___ Records to process
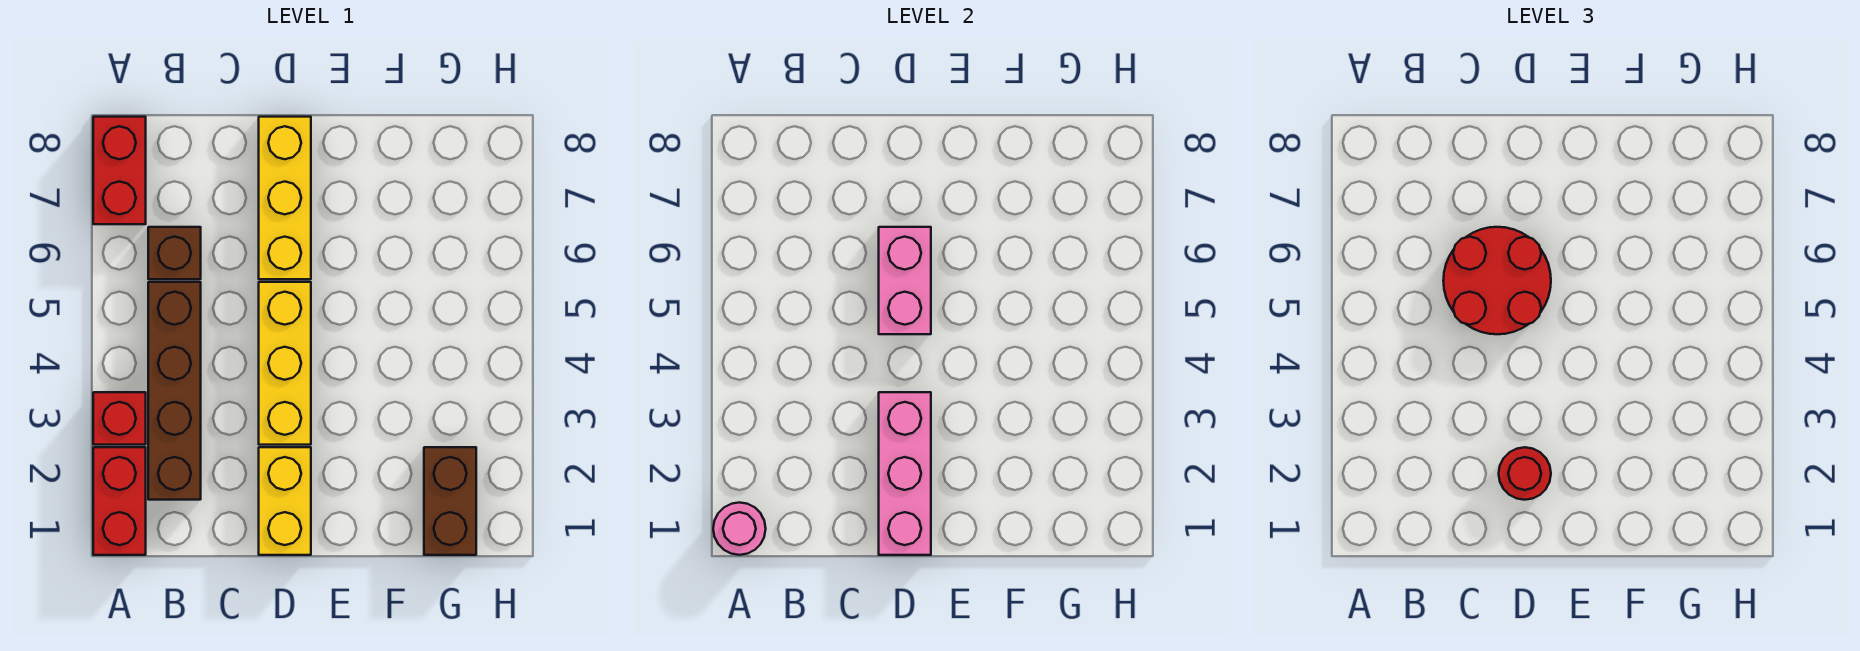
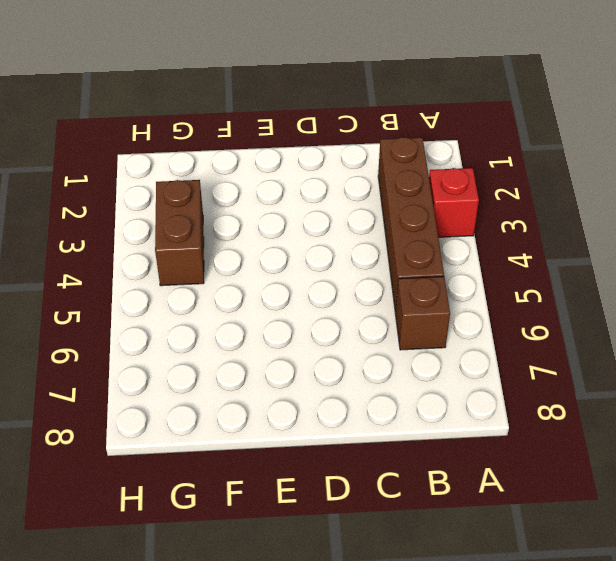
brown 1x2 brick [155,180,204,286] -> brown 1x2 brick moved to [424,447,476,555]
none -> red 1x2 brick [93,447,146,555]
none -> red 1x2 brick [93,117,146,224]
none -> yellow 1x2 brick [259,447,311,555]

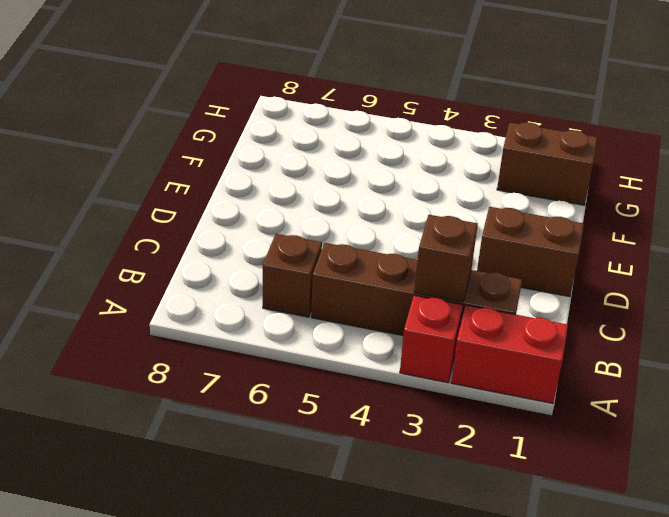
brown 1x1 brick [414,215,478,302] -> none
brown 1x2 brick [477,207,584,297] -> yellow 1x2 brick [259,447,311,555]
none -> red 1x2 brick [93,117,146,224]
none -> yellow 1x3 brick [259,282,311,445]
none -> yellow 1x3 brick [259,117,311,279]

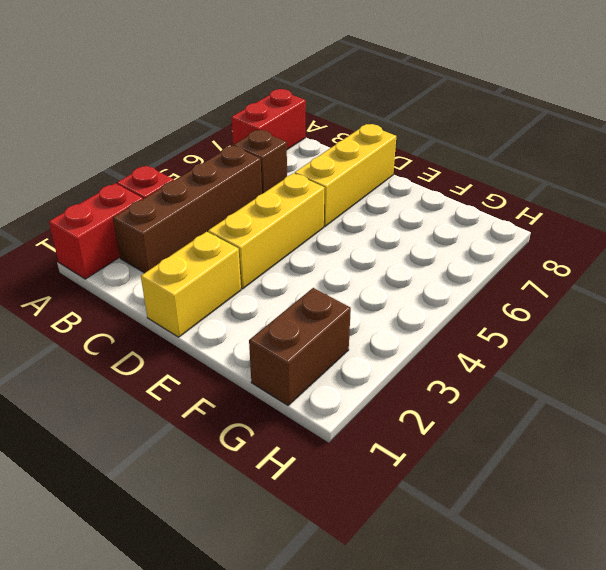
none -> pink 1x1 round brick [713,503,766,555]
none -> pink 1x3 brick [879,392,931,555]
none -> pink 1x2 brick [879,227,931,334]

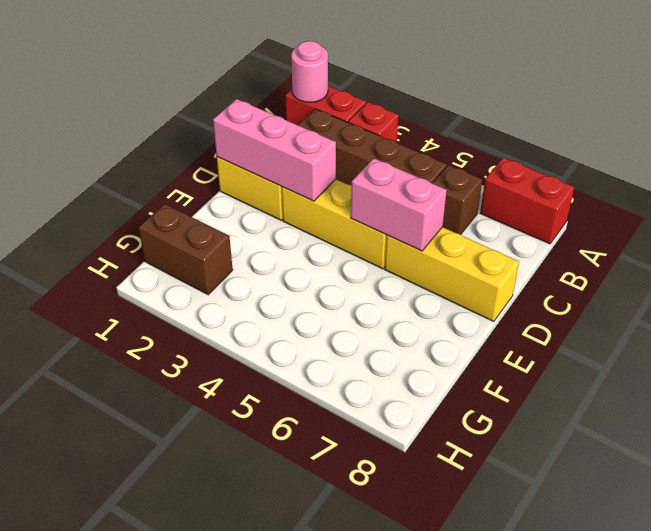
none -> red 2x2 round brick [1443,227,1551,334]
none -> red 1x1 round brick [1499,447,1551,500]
______
▶ **Task directions**
An exact transcription of all the entries is required, without the pictures.

▶ **Final answer**
brown 1x2 brick [155,180,204,286] -> brown 1x2 brick moved to [424,447,476,555]
none -> red 1x2 brick [93,447,146,555]
none -> red 1x2 brick [93,117,146,224]
none -> yellow 1x2 brick [259,447,311,555]

brown 1x1 brick [414,215,478,302] -> none
brown 1x2 brick [477,207,584,297] -> yellow 1x2 brick [259,447,311,555]
none -> red 1x2 brick [93,117,146,224]
none -> yellow 1x3 brick [259,282,311,445]
none -> yellow 1x3 brick [259,117,311,279]

none -> pink 1x1 round brick [713,503,766,555]
none -> pink 1x3 brick [879,392,931,555]
none -> pink 1x2 brick [879,227,931,334]

none -> red 2x2 round brick [1443,227,1551,334]
none -> red 1x1 round brick [1499,447,1551,500]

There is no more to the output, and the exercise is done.